#### Task requirements:
An exact copy of the records below is needed, with every picture left out.

#### Material provided:

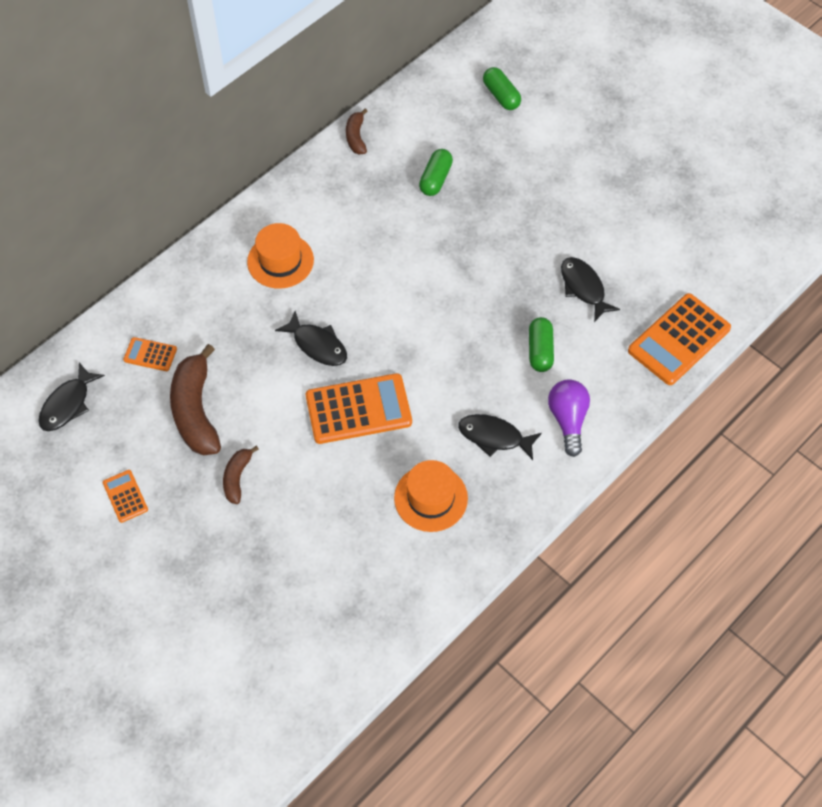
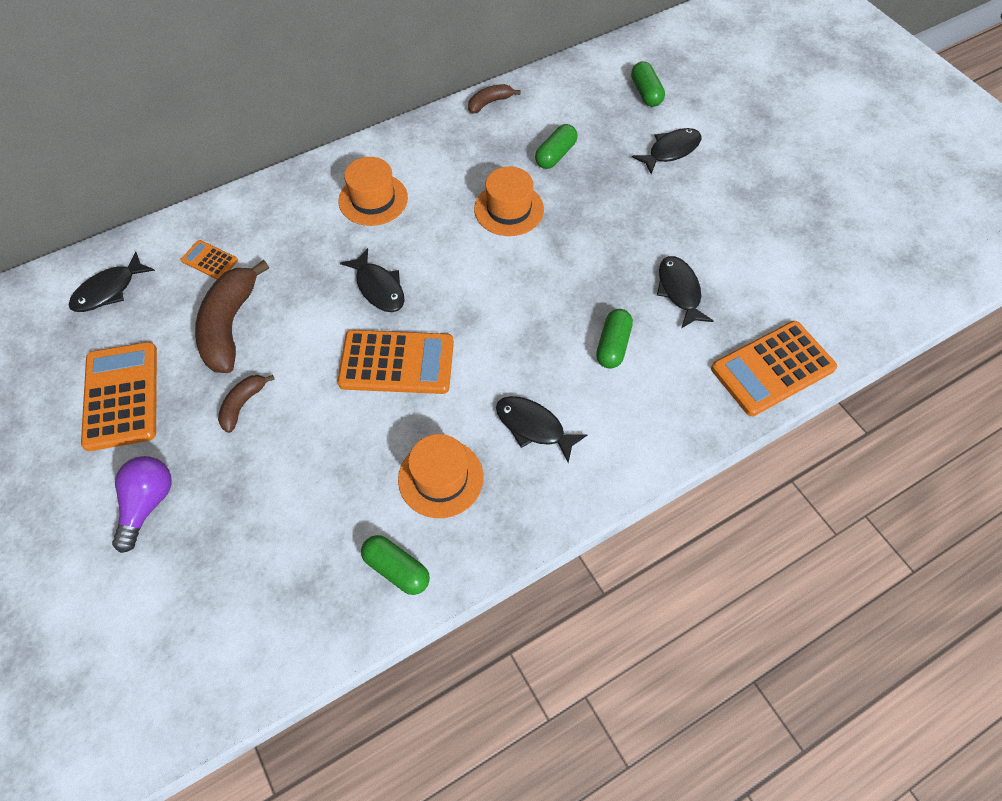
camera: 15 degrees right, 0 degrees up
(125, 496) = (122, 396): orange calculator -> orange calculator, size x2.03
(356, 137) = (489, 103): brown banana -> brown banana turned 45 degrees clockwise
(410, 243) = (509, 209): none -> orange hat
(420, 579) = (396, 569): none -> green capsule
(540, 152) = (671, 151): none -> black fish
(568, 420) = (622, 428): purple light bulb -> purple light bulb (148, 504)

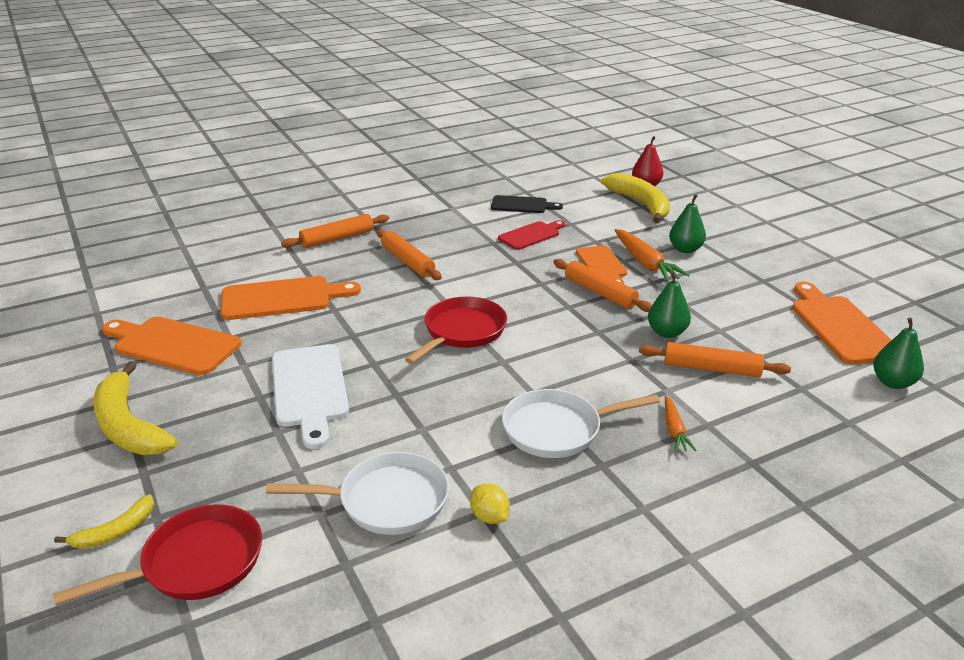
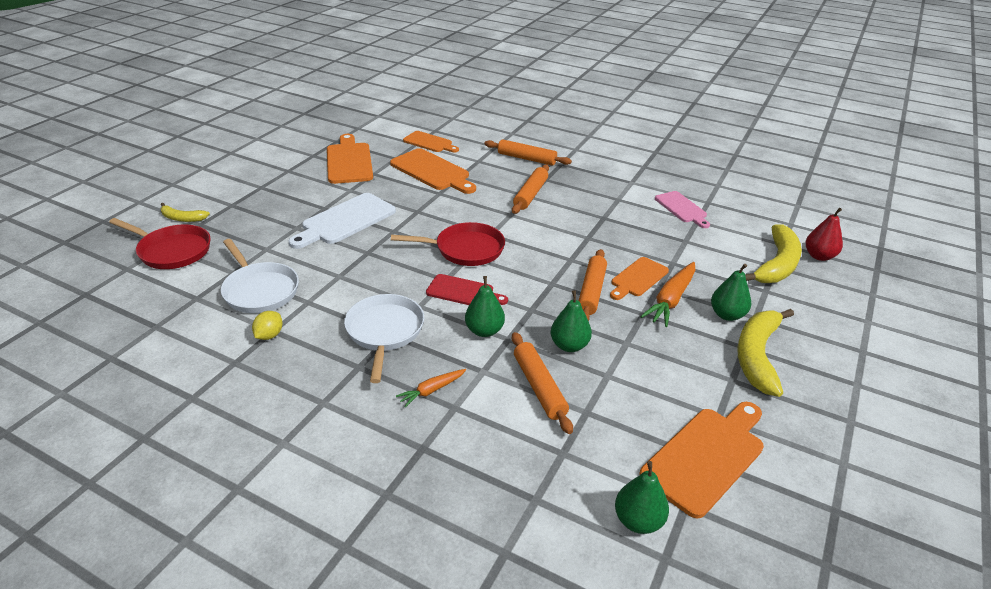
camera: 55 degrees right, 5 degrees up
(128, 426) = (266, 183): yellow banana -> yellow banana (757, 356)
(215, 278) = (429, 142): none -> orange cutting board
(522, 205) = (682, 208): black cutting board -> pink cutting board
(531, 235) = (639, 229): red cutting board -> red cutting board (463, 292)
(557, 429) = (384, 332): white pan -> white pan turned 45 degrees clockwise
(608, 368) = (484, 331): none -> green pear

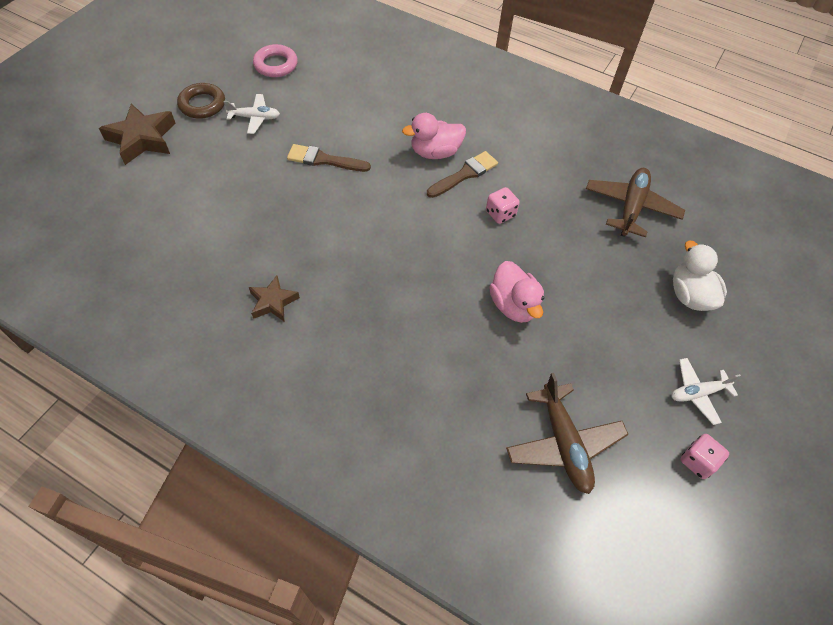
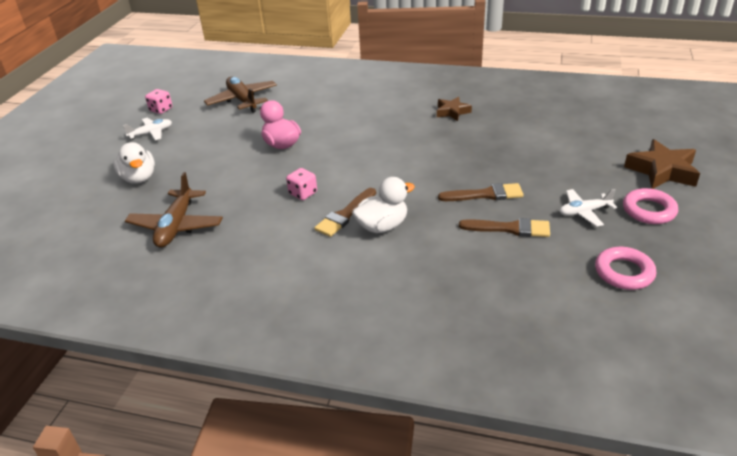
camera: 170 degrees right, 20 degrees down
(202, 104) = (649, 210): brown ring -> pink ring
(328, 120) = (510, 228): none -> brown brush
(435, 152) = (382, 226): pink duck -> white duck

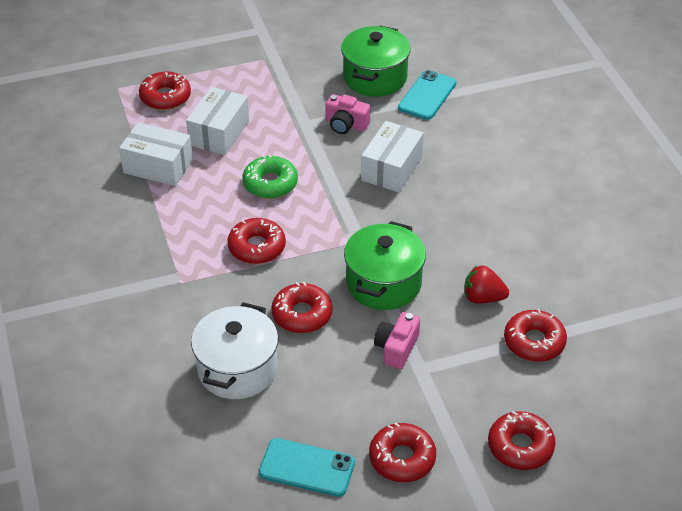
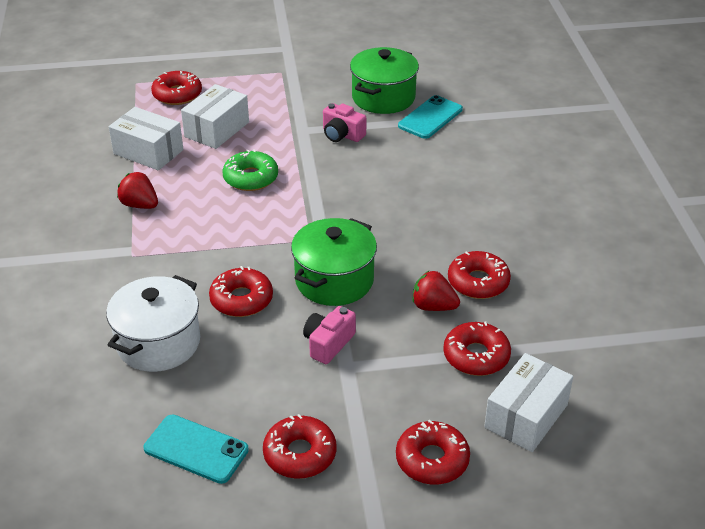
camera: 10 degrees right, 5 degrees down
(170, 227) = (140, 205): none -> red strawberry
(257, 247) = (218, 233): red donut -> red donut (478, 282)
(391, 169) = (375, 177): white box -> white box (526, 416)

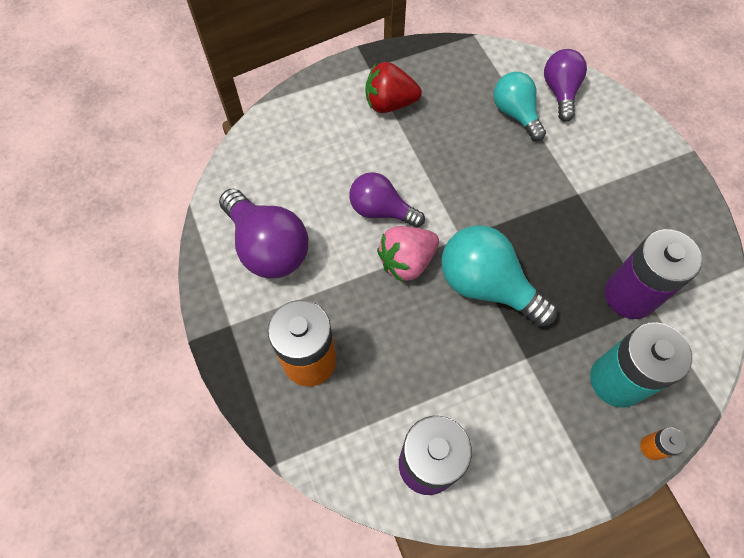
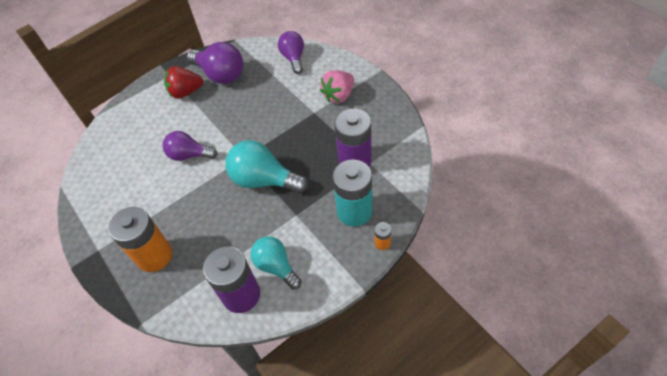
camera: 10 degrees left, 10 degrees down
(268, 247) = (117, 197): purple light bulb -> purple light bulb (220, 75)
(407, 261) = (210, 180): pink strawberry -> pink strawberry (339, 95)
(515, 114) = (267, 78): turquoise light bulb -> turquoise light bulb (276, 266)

#### Response to this task:
camera: 15 degrees right, 0 degrees up
(125, 496) = (122, 396): orange calculator -> orange calculator, size x2.03
(356, 137) = (489, 103): brown banana -> brown banana turned 45 degrees clockwise
(410, 243) = (509, 209): none -> orange hat
(420, 579) = (396, 569): none -> green capsule
(540, 152) = (671, 151): none -> black fish
(568, 420) = (622, 428): purple light bulb -> purple light bulb (148, 504)

camera: 55 degrees right, 5 degrees up
(128, 426) = (266, 183): yellow banana -> yellow banana (757, 356)
(215, 278) = (429, 142): none -> orange cutting board
(522, 205) = (682, 208): black cutting board -> pink cutting board
(531, 235) = (639, 229): red cutting board -> red cutting board (463, 292)
(557, 429) = (384, 332): white pan -> white pan turned 45 degrees clockwise
(608, 368) = (484, 331): none -> green pear

camera: 170 degrees right, 20 degrees down
(202, 104) = (649, 210): brown ring -> pink ring
(328, 120) = (510, 228): none -> brown brush
(435, 152) = (382, 226): pink duck -> white duck

camera: 10 degrees right, 5 degrees down
(170, 227) = (140, 205): none -> red strawberry
(257, 247) = (218, 233): red donut -> red donut (478, 282)
(391, 169) = (375, 177): white box -> white box (526, 416)

camera: 10 degrees left, 10 degrees down
(268, 247) = (117, 197): purple light bulb -> purple light bulb (220, 75)
(407, 261) = (210, 180): pink strawberry -> pink strawberry (339, 95)
(515, 114) = (267, 78): turquoise light bulb -> turquoise light bulb (276, 266)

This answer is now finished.